Description of the task — Write all of the lines below out again, exactly as they stand.

Dataset content —
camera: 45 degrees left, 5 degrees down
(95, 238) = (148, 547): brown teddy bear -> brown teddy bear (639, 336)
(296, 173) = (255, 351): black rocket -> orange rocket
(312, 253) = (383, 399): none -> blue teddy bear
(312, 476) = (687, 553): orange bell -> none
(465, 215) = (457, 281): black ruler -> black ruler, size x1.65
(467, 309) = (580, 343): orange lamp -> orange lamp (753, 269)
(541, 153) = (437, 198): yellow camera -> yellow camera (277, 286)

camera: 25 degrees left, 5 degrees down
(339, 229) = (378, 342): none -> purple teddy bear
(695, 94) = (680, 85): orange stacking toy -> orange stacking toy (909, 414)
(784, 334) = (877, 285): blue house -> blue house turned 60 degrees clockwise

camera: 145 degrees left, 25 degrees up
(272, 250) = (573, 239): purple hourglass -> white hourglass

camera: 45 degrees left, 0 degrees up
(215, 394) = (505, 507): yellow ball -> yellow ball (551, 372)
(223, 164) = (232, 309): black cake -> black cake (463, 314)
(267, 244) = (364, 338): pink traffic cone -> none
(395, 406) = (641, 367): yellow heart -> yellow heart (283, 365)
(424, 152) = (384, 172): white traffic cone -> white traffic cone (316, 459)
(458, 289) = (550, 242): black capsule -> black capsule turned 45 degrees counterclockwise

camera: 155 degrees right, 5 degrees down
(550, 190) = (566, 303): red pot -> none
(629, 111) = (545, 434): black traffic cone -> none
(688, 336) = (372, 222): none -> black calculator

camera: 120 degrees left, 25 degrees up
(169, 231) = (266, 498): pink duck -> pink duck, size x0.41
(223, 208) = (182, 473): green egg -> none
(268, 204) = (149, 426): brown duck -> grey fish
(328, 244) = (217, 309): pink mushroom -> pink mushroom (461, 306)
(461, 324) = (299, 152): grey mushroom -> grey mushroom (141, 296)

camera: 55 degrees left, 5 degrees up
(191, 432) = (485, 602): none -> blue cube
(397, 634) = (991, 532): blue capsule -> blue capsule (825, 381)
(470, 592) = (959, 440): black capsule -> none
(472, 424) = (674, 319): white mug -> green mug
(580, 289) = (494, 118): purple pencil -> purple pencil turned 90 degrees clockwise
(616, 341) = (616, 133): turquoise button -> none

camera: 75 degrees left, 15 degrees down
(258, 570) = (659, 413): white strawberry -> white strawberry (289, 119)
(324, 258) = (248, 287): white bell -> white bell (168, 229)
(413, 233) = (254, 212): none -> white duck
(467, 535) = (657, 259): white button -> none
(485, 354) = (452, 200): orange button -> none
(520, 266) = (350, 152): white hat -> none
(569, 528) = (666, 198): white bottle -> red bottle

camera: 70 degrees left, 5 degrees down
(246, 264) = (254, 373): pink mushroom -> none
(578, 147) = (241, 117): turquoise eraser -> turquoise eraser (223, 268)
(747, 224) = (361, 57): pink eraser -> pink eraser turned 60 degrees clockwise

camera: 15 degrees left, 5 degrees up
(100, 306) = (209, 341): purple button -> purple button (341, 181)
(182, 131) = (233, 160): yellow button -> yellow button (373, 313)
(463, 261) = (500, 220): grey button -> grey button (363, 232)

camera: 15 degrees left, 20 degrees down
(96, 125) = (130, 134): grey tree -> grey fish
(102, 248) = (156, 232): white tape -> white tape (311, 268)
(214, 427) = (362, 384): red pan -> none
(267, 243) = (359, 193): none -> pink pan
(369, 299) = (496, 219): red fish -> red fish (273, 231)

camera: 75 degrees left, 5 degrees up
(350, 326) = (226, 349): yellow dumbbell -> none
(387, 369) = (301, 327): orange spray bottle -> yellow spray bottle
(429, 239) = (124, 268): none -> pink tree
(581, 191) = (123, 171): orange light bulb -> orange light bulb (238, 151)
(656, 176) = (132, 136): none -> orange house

Exercise result —
camera: 45 degrees left, 5 degrees down
(95, 238) = (148, 547): brown teddy bear -> brown teddy bear (639, 336)
(296, 173) = (255, 351): black rocket -> orange rocket
(312, 253) = (383, 399): none -> blue teddy bear
(312, 476) = (687, 553): orange bell -> none
(465, 215) = (457, 281): black ruler -> black ruler, size x1.65
(467, 309) = (580, 343): orange lamp -> orange lamp (753, 269)
(541, 153) = (437, 198): yellow camera -> yellow camera (277, 286)

camera: 25 degrees left, 5 degrees down
(339, 229) = (378, 342): none -> purple teddy bear
(695, 94) = (680, 85): orange stacking toy -> orange stacking toy (909, 414)
(784, 334) = (877, 285): blue house -> blue house turned 60 degrees clockwise

camera: 145 degrees left, 25 degrees up
(272, 250) = (573, 239): purple hourglass -> white hourglass

camera: 45 degrees left, 0 degrees up
(215, 394) = (505, 507): yellow ball -> yellow ball (551, 372)
(223, 164) = (232, 309): black cake -> black cake (463, 314)
(267, 244) = (364, 338): pink traffic cone -> none
(395, 406) = (641, 367): yellow heart -> yellow heart (283, 365)
(424, 152) = (384, 172): white traffic cone -> white traffic cone (316, 459)
(458, 289) = (550, 242): black capsule -> black capsule turned 45 degrees counterclockwise

camera: 155 degrees right, 5 degrees down
(550, 190) = (566, 303): red pot -> none
(629, 111) = (545, 434): black traffic cone -> none
(688, 336) = (372, 222): none -> black calculator

camera: 120 degrees left, 25 degrees up
(169, 231) = (266, 498): pink duck -> pink duck, size x0.41
(223, 208) = (182, 473): green egg -> none
(268, 204) = (149, 426): brown duck -> grey fish
(328, 244) = (217, 309): pink mushroom -> pink mushroom (461, 306)
(461, 324) = (299, 152): grey mushroom -> grey mushroom (141, 296)

camera: 55 degrees left, 5 degrees up
(191, 432) = (485, 602): none -> blue cube
(397, 634) = (991, 532): blue capsule -> blue capsule (825, 381)
(470, 592) = (959, 440): black capsule -> none
(472, 424) = (674, 319): white mug -> green mug
(580, 289) = (494, 118): purple pencil -> purple pencil turned 90 degrees clockwise
(616, 341) = (616, 133): turquoise button -> none

camera: 75 degrees left, 15 degrees down
(258, 570) = (659, 413): white strawberry -> white strawberry (289, 119)
(324, 258) = (248, 287): white bell -> white bell (168, 229)
(413, 233) = (254, 212): none -> white duck
(467, 535) = (657, 259): white button -> none
(485, 354) = (452, 200): orange button -> none
(520, 266) = (350, 152): white hat -> none
(569, 528) = (666, 198): white bottle -> red bottle

camera: 70 degrees left, 5 degrees down
(246, 264) = (254, 373): pink mushroom -> none
(578, 147) = (241, 117): turquoise eraser -> turquoise eraser (223, 268)
(747, 224) = (361, 57): pink eraser -> pink eraser turned 60 degrees clockwise

camera: 15 degrees left, 5 degrees up
(100, 306) = (209, 341): purple button -> purple button (341, 181)
(182, 131) = (233, 160): yellow button -> yellow button (373, 313)
(463, 261) = (500, 220): grey button -> grey button (363, 232)

camera: 15 degrees left, 20 degrees down
(96, 125) = (130, 134): grey tree -> grey fish
(102, 248) = (156, 232): white tape -> white tape (311, 268)
(214, 427) = (362, 384): red pan -> none
(267, 243) = (359, 193): none -> pink pan
(369, 299) = (496, 219): red fish -> red fish (273, 231)

camera: 75 degrees left, 5 degrees up
(350, 326) = (226, 349): yellow dumbbell -> none
(387, 369) = (301, 327): orange spray bottle -> yellow spray bottle
(429, 239) = (124, 268): none -> pink tree
(581, 191) = (123, 171): orange light bulb -> orange light bulb (238, 151)
(656, 176) = (132, 136): none -> orange house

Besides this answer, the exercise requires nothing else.